■ Work request
Below are lines of data; restate word for word those running from the line containing "blue dumbbell: 3 -> 2" to the line containing "white heart: 3 -> 2", inclusive, and no others.

** Opening Listed entries block **

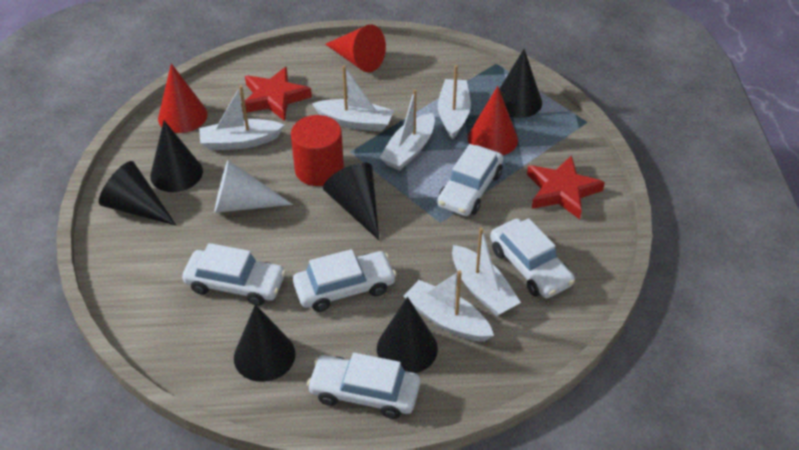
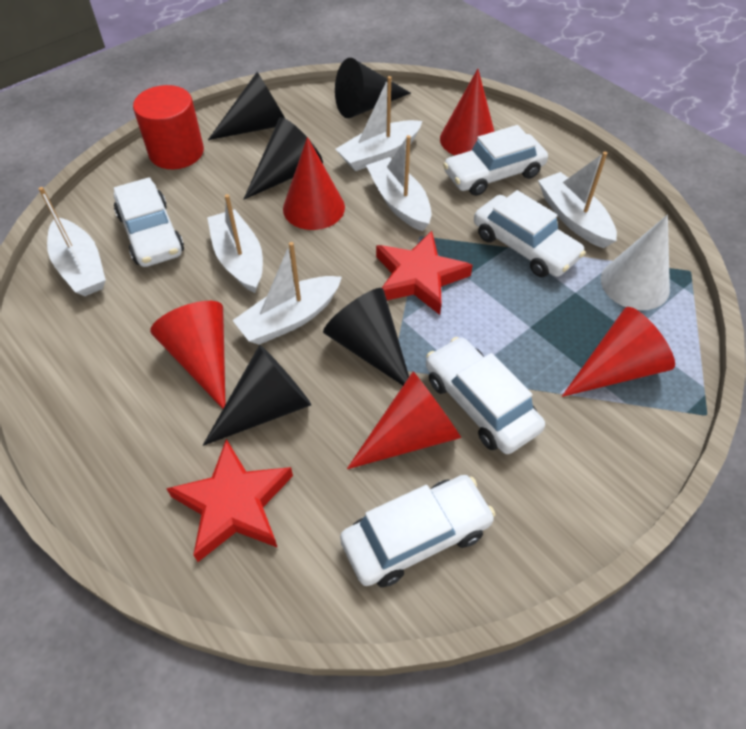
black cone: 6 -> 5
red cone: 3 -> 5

** Closing Listed entries block **
** Opening Listed entries block **

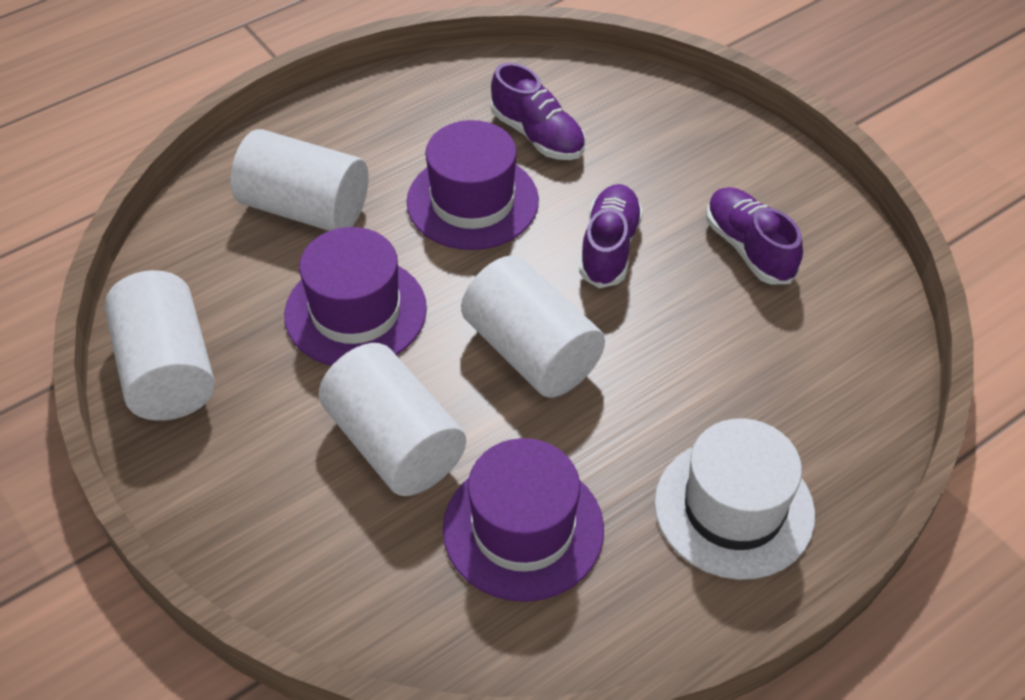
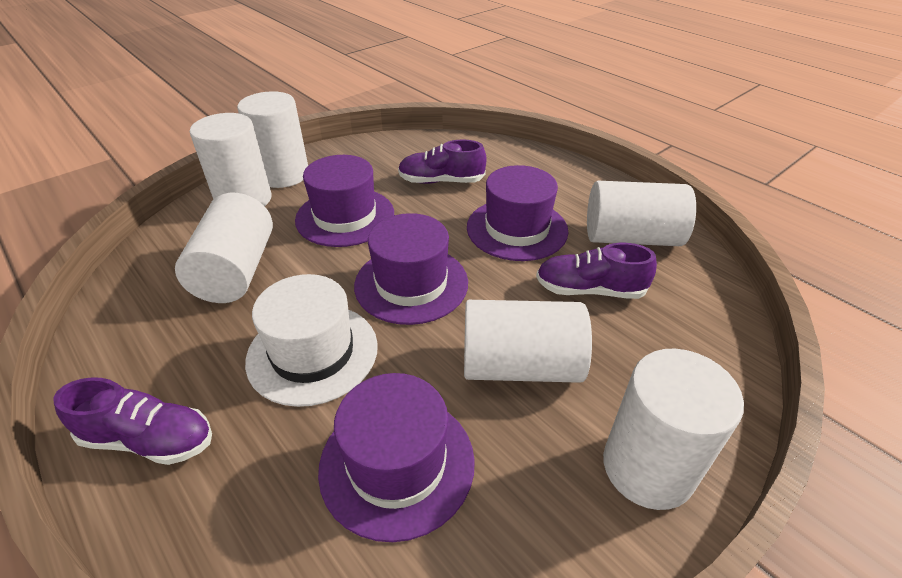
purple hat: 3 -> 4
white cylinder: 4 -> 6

** Closing Listed entries block **
** Opening Listed entries block **

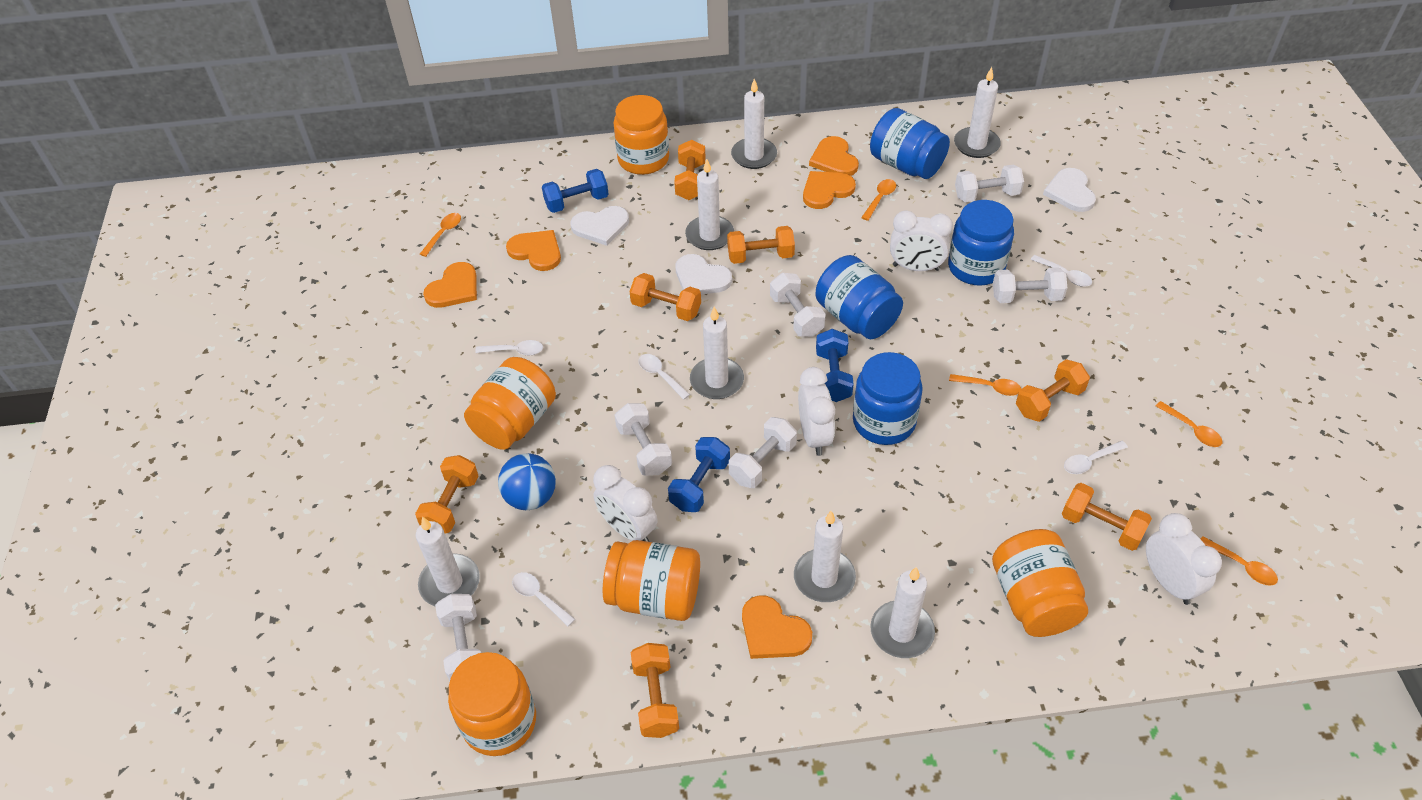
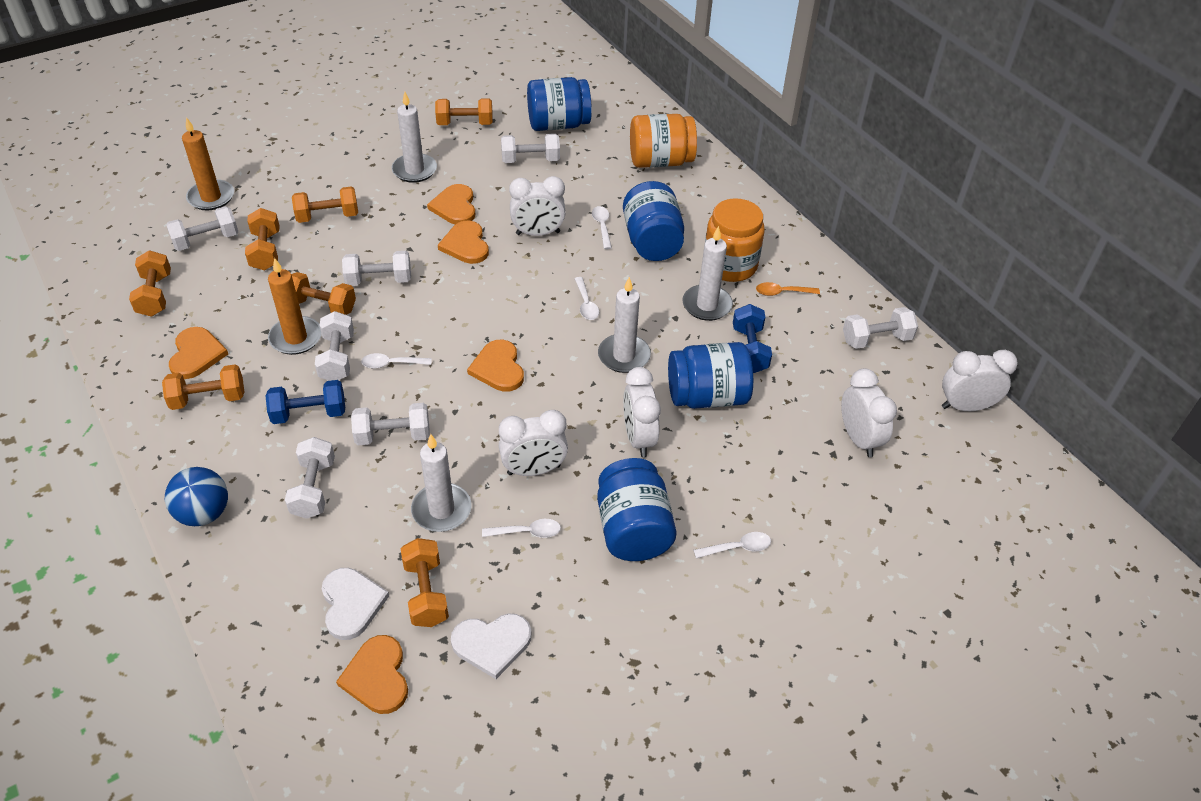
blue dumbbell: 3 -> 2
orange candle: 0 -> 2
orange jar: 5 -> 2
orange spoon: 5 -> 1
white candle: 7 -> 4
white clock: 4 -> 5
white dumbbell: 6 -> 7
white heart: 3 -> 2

** Closing Listed entries block **

■ Solved problem
blue dumbbell: 3 -> 2
orange candle: 0 -> 2
orange jar: 5 -> 2
orange spoon: 5 -> 1
white candle: 7 -> 4
white clock: 4 -> 5
white dumbbell: 6 -> 7
white heart: 3 -> 2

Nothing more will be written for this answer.